### RECORDED INFORMATION
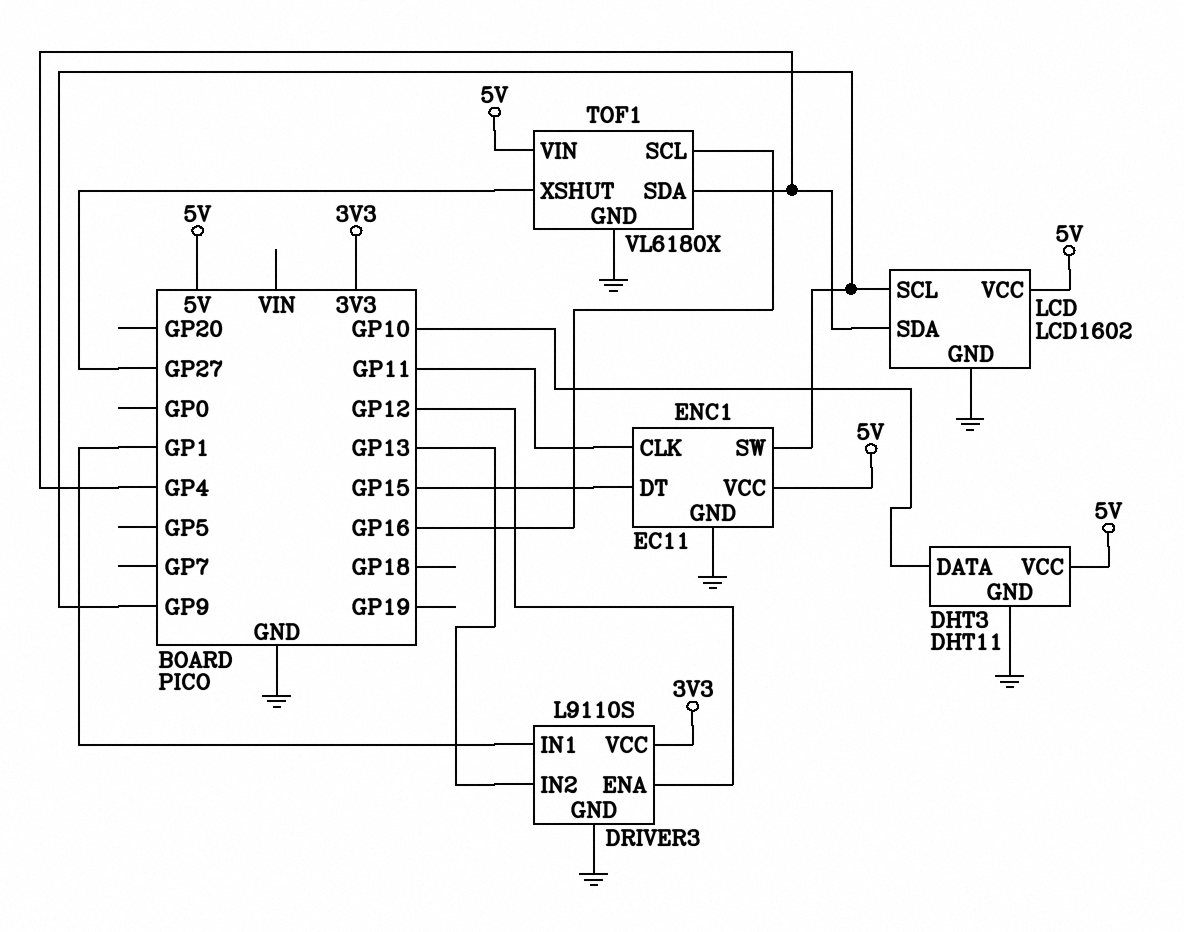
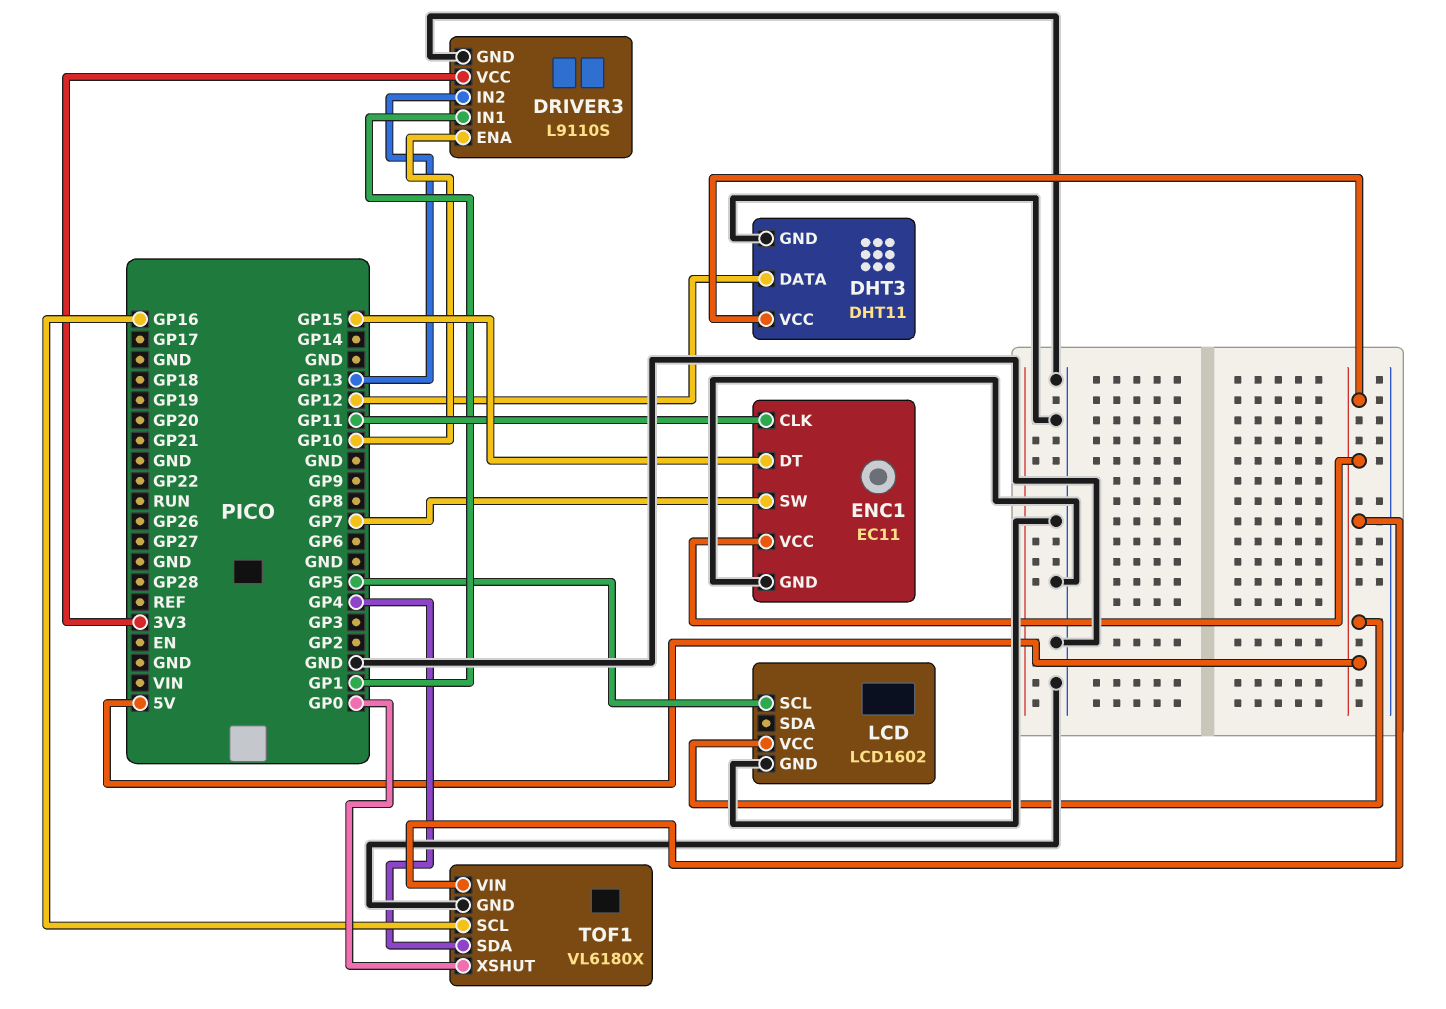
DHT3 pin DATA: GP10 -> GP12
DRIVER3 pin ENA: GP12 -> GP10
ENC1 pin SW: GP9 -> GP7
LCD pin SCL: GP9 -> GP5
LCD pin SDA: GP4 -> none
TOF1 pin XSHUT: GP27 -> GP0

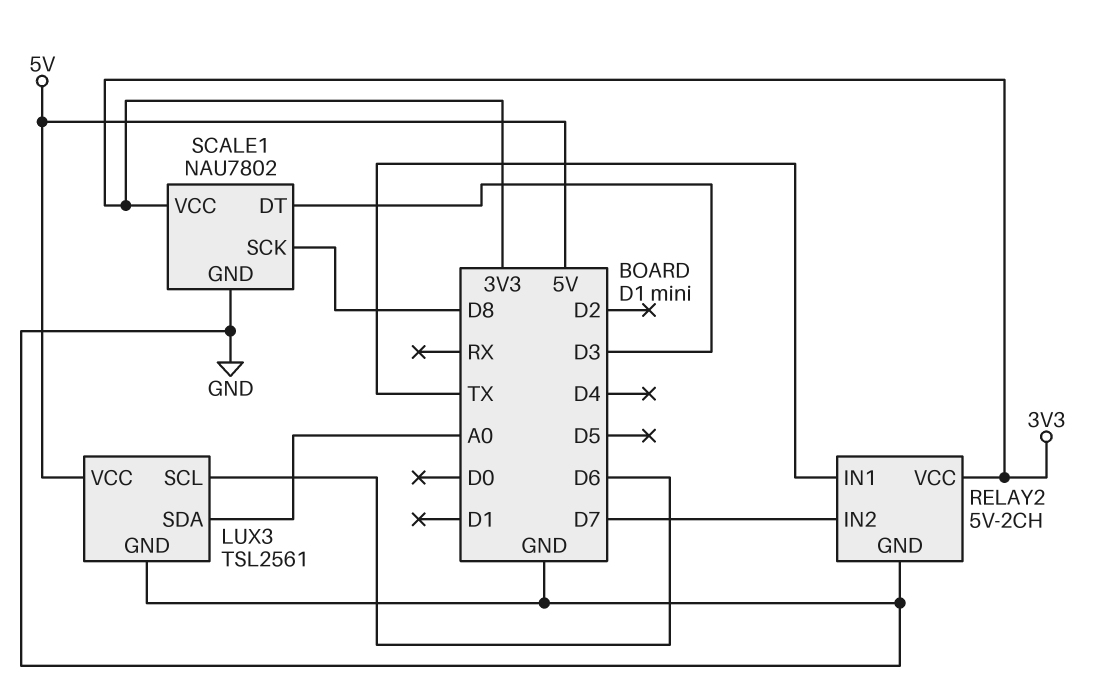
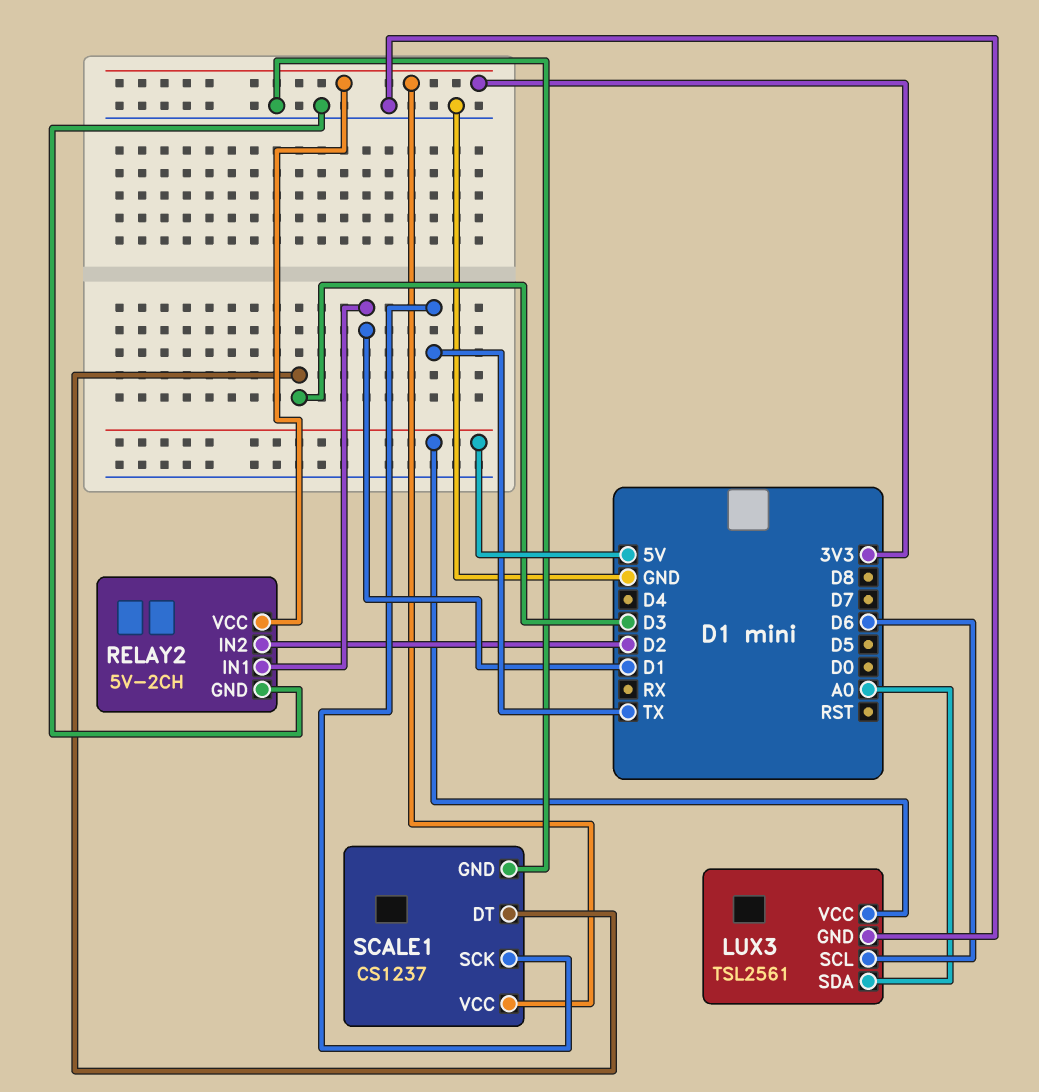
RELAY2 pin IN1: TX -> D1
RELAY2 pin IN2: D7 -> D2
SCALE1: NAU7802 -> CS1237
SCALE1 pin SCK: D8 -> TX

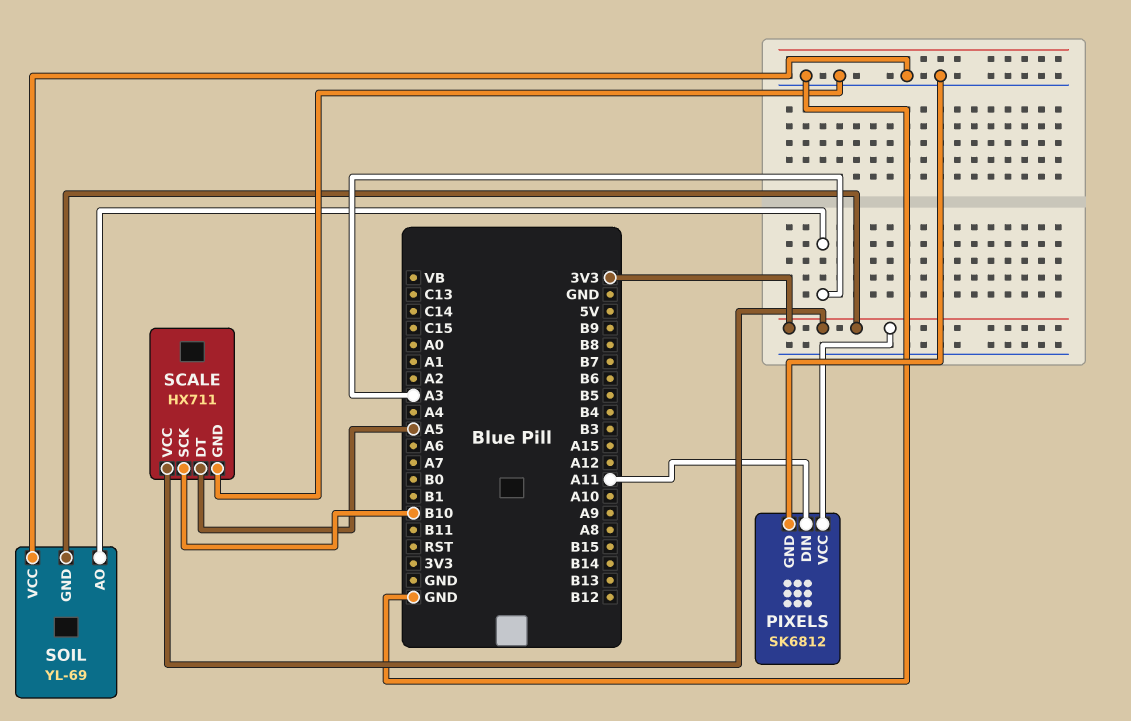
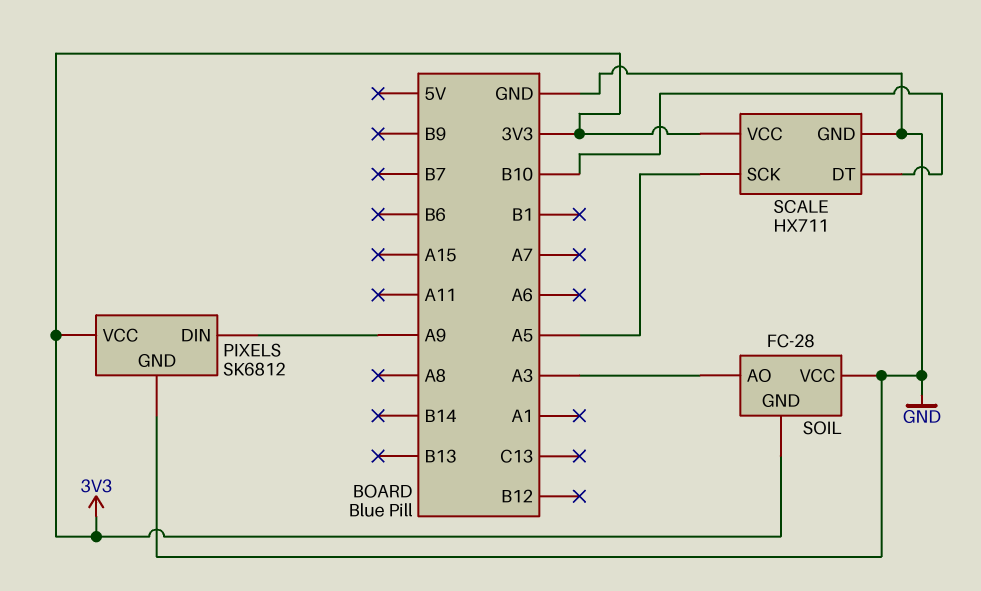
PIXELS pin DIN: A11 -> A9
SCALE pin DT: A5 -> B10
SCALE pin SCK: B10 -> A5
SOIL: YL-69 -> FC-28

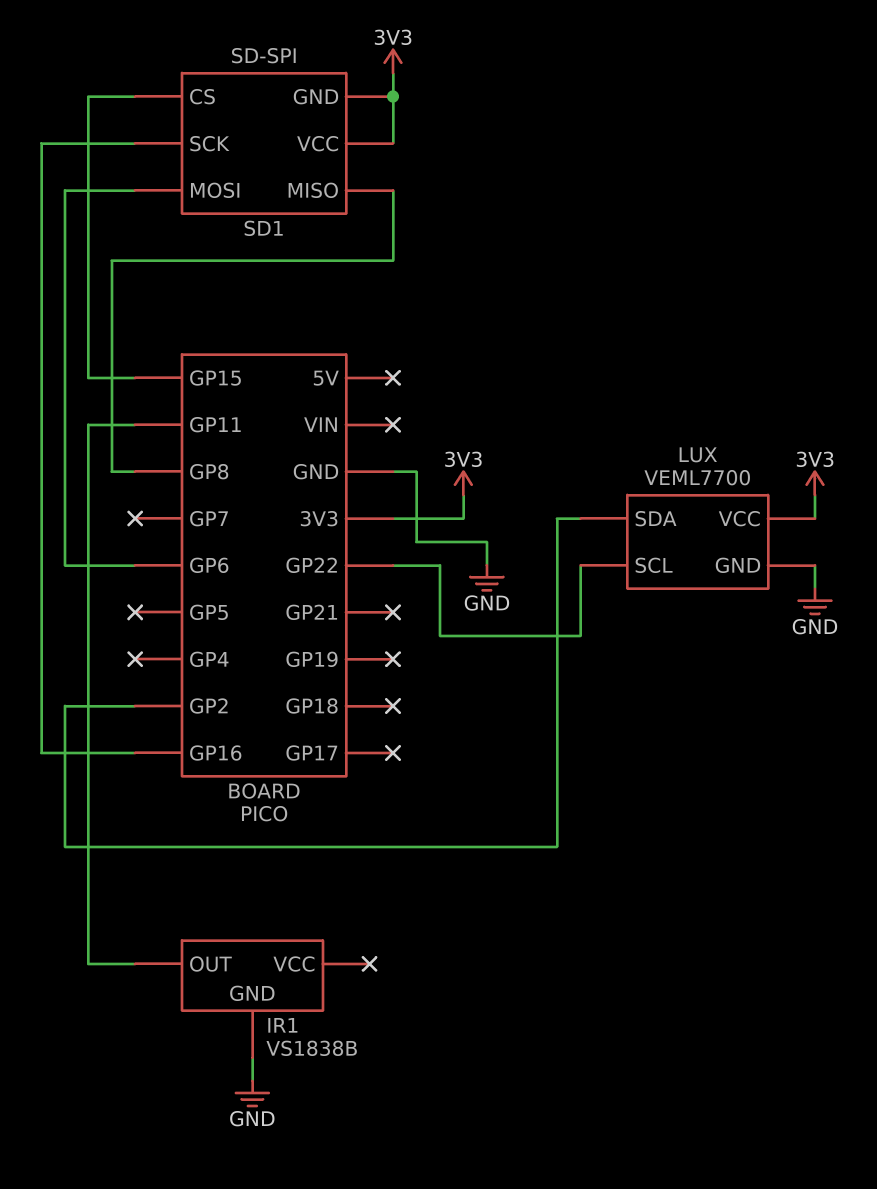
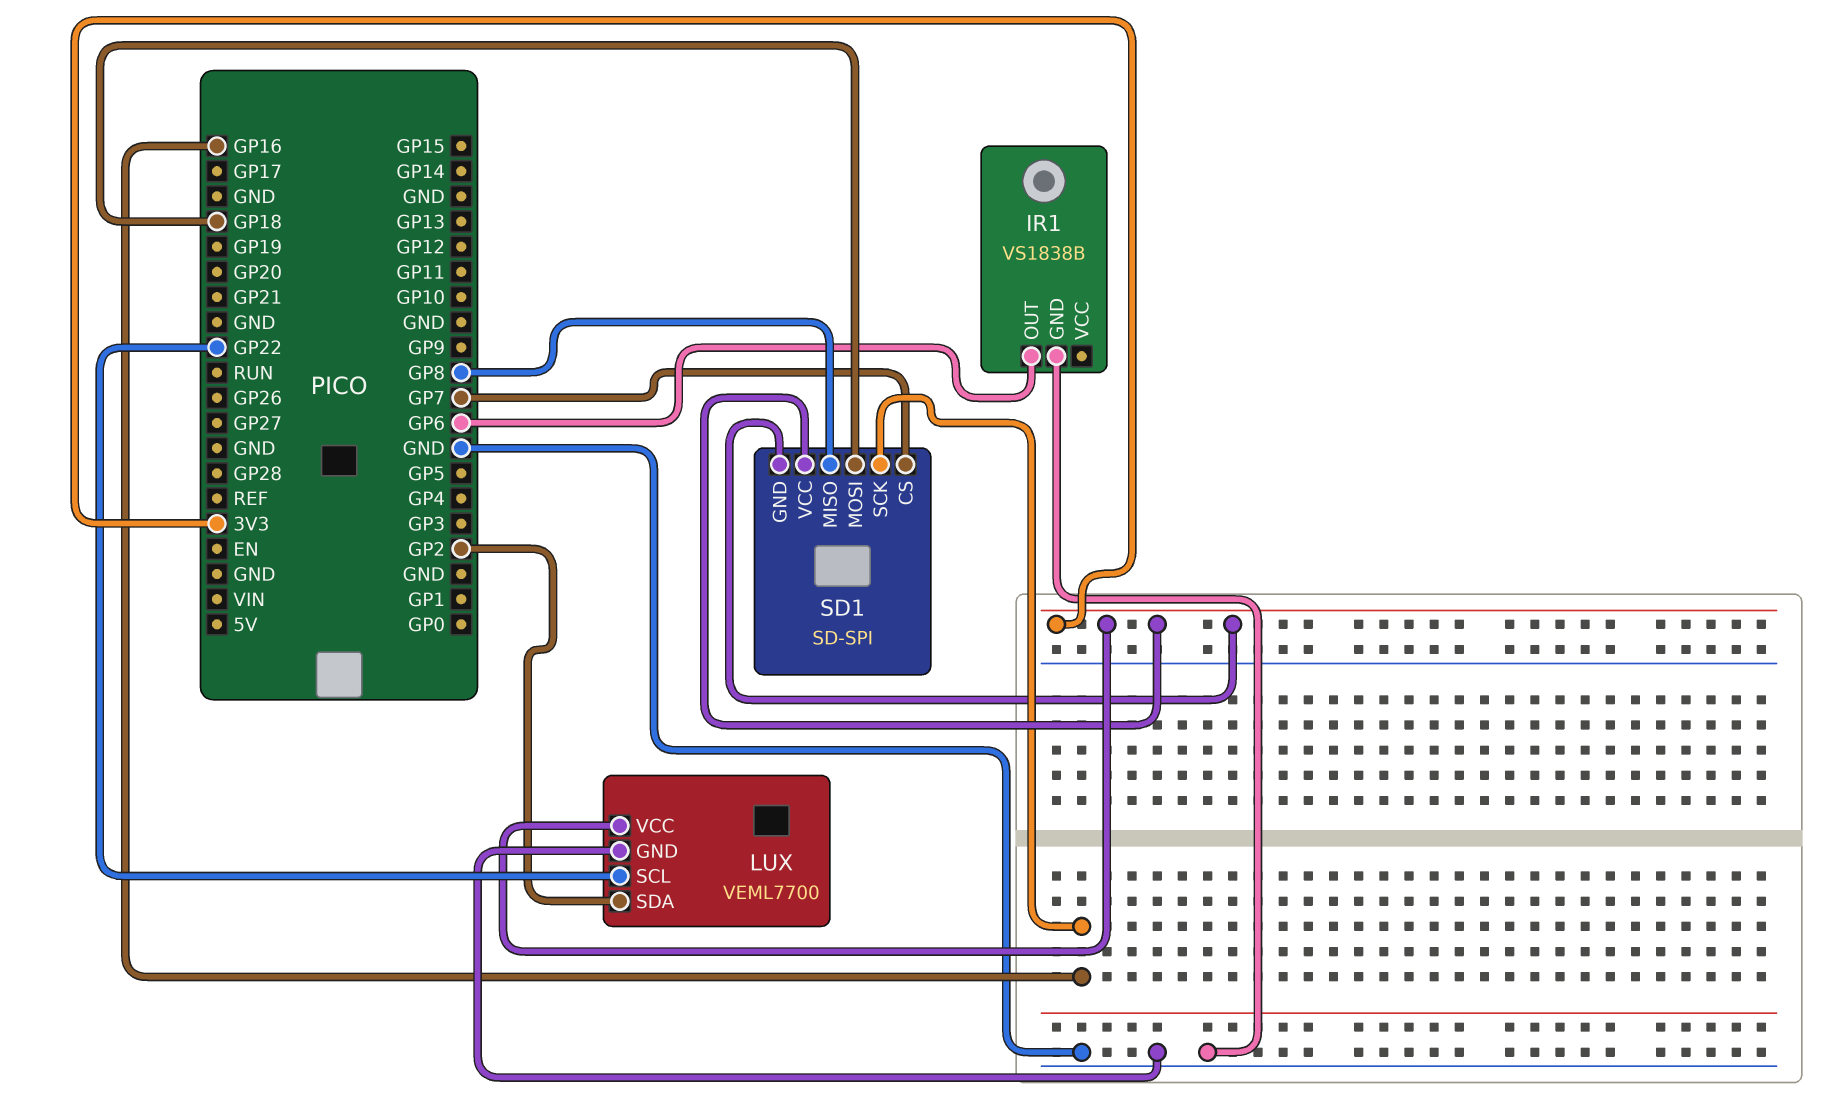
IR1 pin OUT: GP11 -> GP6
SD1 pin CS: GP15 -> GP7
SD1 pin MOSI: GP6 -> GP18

### HOW TO COMPLETE THIS TASK
Retype everything in the entries above exactly. The pictures are to be omitted.

### ANSWER FOR THE TASK
DHT3 pin DATA: GP10 -> GP12
DRIVER3 pin ENA: GP12 -> GP10
ENC1 pin SW: GP9 -> GP7
LCD pin SCL: GP9 -> GP5
LCD pin SDA: GP4 -> none
TOF1 pin XSHUT: GP27 -> GP0

RELAY2 pin IN1: TX -> D1
RELAY2 pin IN2: D7 -> D2
SCALE1: NAU7802 -> CS1237
SCALE1 pin SCK: D8 -> TX

PIXELS pin DIN: A11 -> A9
SCALE pin DT: A5 -> B10
SCALE pin SCK: B10 -> A5
SOIL: YL-69 -> FC-28

IR1 pin OUT: GP11 -> GP6
SD1 pin CS: GP15 -> GP7
SD1 pin MOSI: GP6 -> GP18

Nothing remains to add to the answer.